### WORK TO BE COMPLETED
Beginning with the line that holds "RED MARKER 697, 267" and ending with the last line below, please copy every line exactly, add nothing, and leave out the pictures.

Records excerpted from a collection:

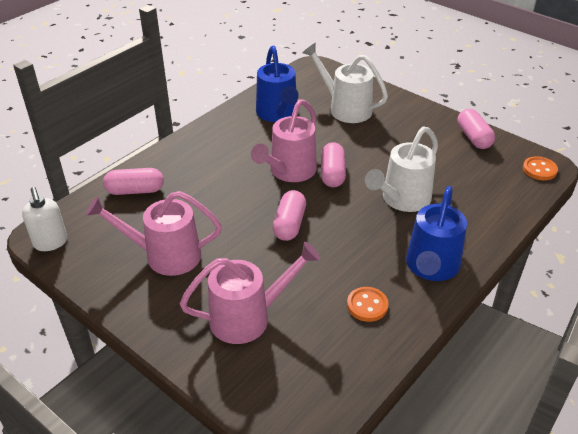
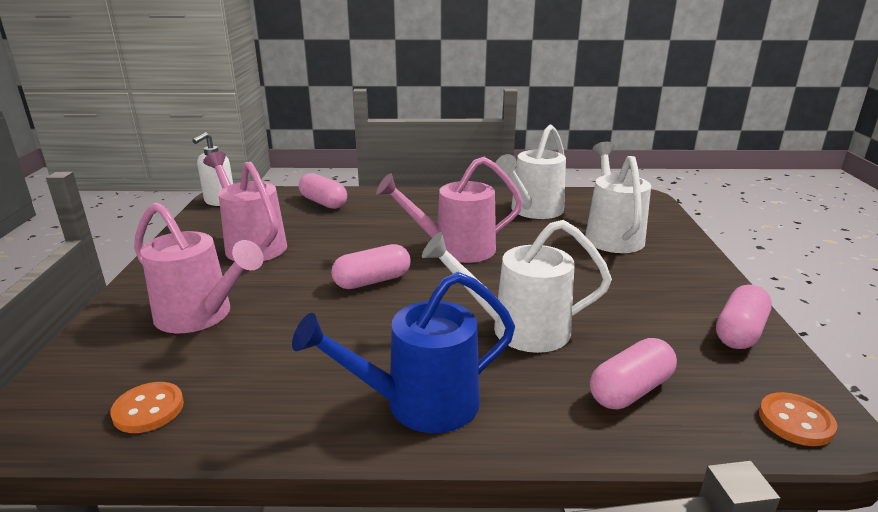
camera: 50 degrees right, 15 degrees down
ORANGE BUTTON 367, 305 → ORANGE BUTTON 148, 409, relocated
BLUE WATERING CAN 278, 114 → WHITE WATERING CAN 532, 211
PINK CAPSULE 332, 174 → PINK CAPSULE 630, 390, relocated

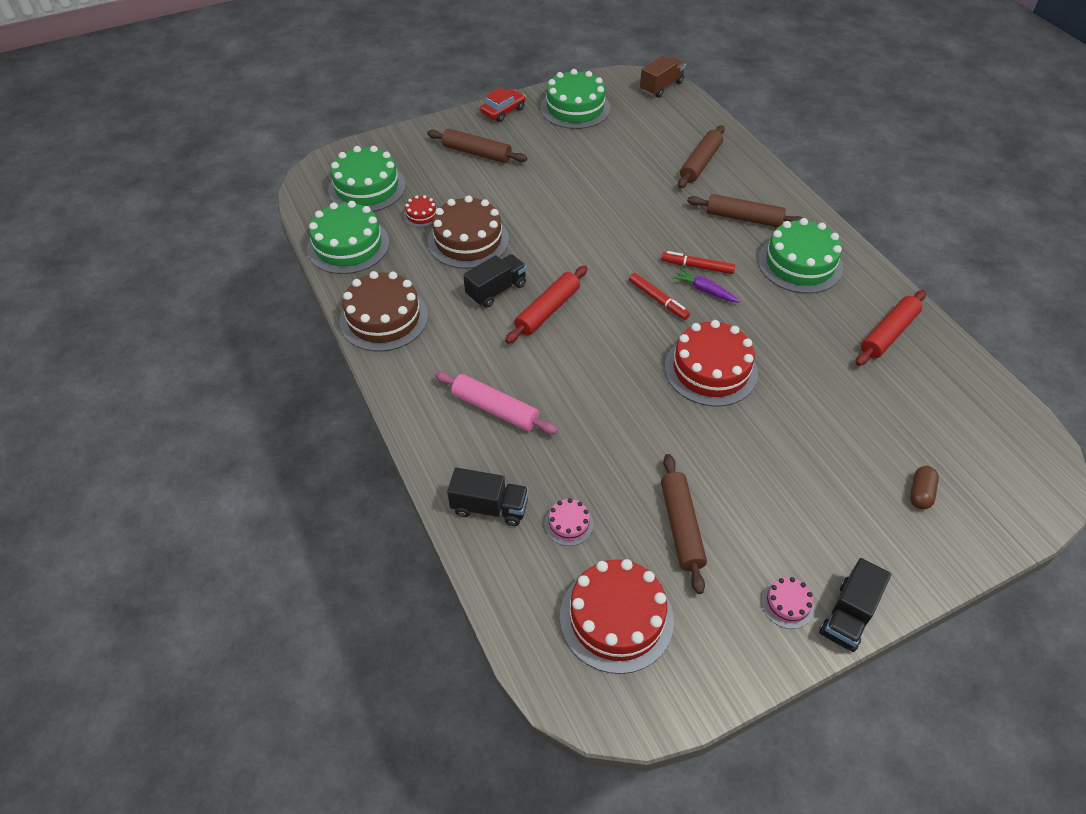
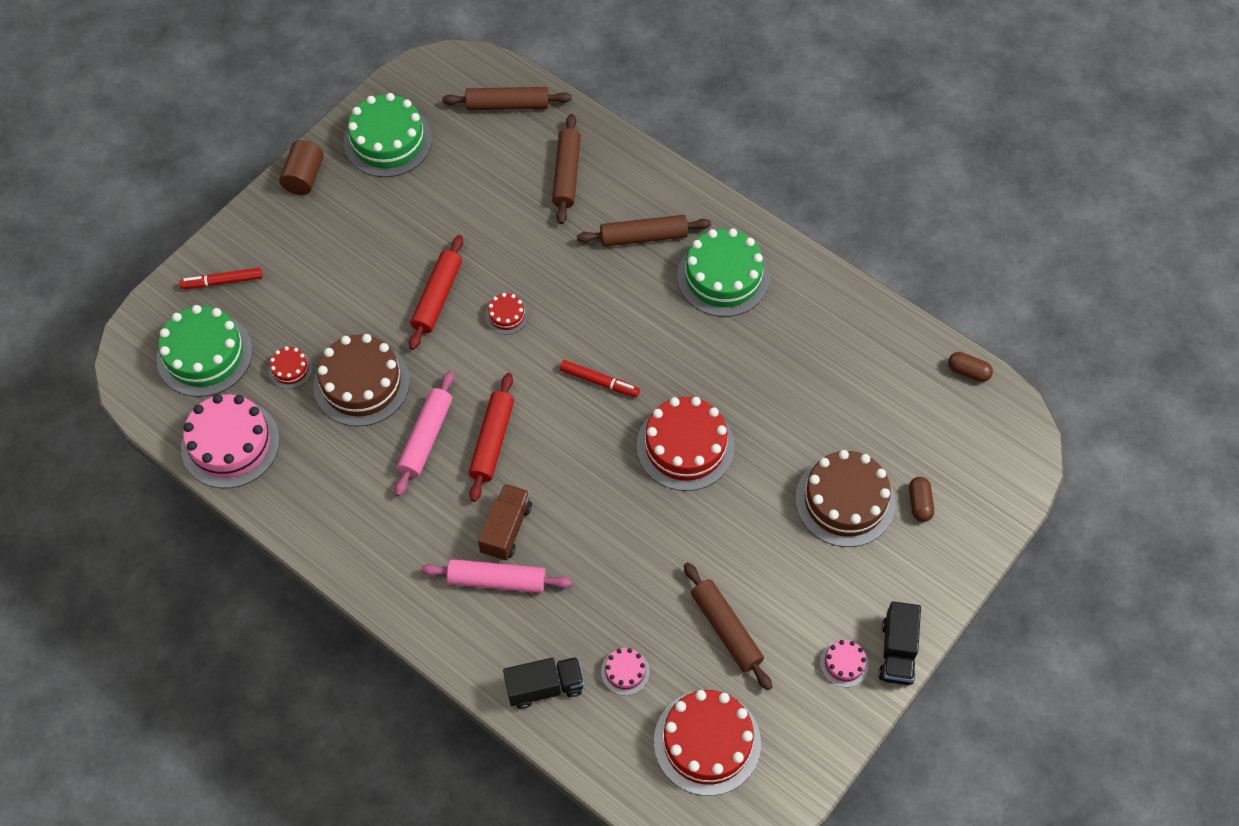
camera: 25 degrees left, 10 degrees up
RED MARKER 697, 267 → RED MARKER 222, 282, relocated
GREEN CAKE 348, 245 → PINK CAKE 230, 444
RED CAR 503, 111 → BROWN CYLINDER 304, 177
BLACK TRUCK 496, 290 → PINK ROLLING PIN 426, 437
RED ROLLING PIN 888, 334 → RED ROLLING PIN 437, 297, relocated
BROWN ROLLING PIN 477, 153 → BROWN ROLLING PIN 507, 105, relocated
BROWN TRUCK 661, 87 → BROWN TRUCK 506, 529, relocated
- → RED CAKE 506, 315
BROWN CAKE 384, 318 → BROWN CAKE 845, 501, relocated
- → BROWN CAPSULE 968, 372
PURPLE CARROT 705, 290 → -

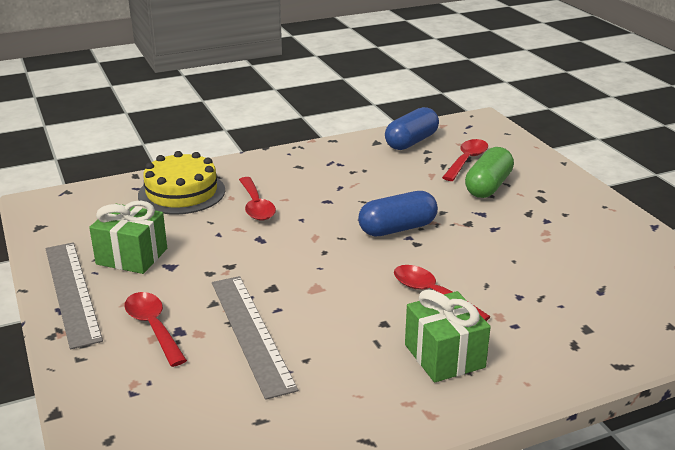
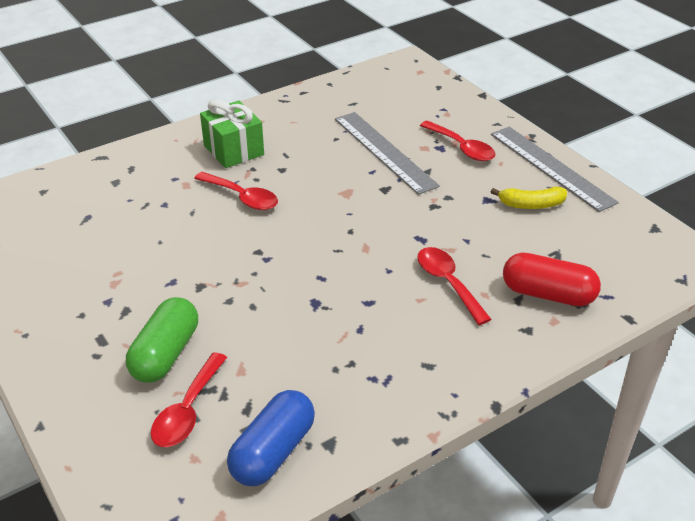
camera: 170 degrees right, 10 degrees up
GREEN GIFT 132, 256 → YELLOW BANANA 531, 205
YELLOW CAKE 181, 192 → RED CAPSULE 548, 294
BLUE CAPSULE 397, 228 → -

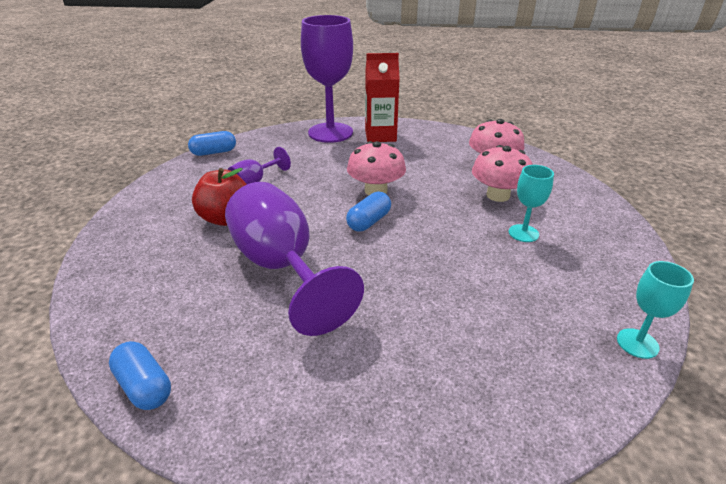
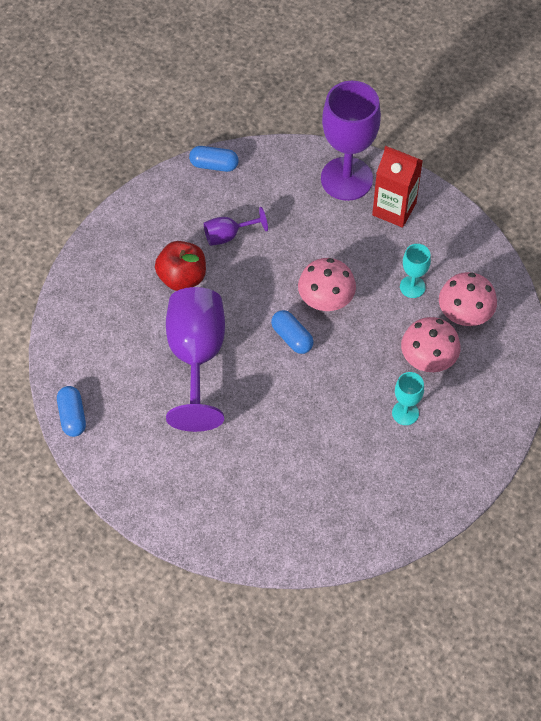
camera: 30 degrees right, 25 degrees up
BLUE CAPSULE 369, 221 → BLUE CAPSULE 292, 337, 75 degrees clockwise
TURQUOISE GOBLET 637, 343 → TURQUOISE GOBLET 412, 287, relocated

### SOLUTION TO THIS EXERCISE
RED MARKER 697, 267 → RED MARKER 222, 282, relocated
GREEN CAKE 348, 245 → PINK CAKE 230, 444
RED CAR 503, 111 → BROWN CYLINDER 304, 177
BLACK TRUCK 496, 290 → PINK ROLLING PIN 426, 437
RED ROLLING PIN 888, 334 → RED ROLLING PIN 437, 297, relocated
BROWN ROLLING PIN 477, 153 → BROWN ROLLING PIN 507, 105, relocated
BROWN TRUCK 661, 87 → BROWN TRUCK 506, 529, relocated
- → RED CAKE 506, 315
BROWN CAKE 384, 318 → BROWN CAKE 845, 501, relocated
- → BROWN CAPSULE 968, 372
PURPLE CARROT 705, 290 → -

camera: 170 degrees right, 10 degrees up
GREEN GIFT 132, 256 → YELLOW BANANA 531, 205
YELLOW CAKE 181, 192 → RED CAPSULE 548, 294
BLUE CAPSULE 397, 228 → -

camera: 30 degrees right, 25 degrees up
BLUE CAPSULE 369, 221 → BLUE CAPSULE 292, 337, 75 degrees clockwise
TURQUOISE GOBLET 637, 343 → TURQUOISE GOBLET 412, 287, relocated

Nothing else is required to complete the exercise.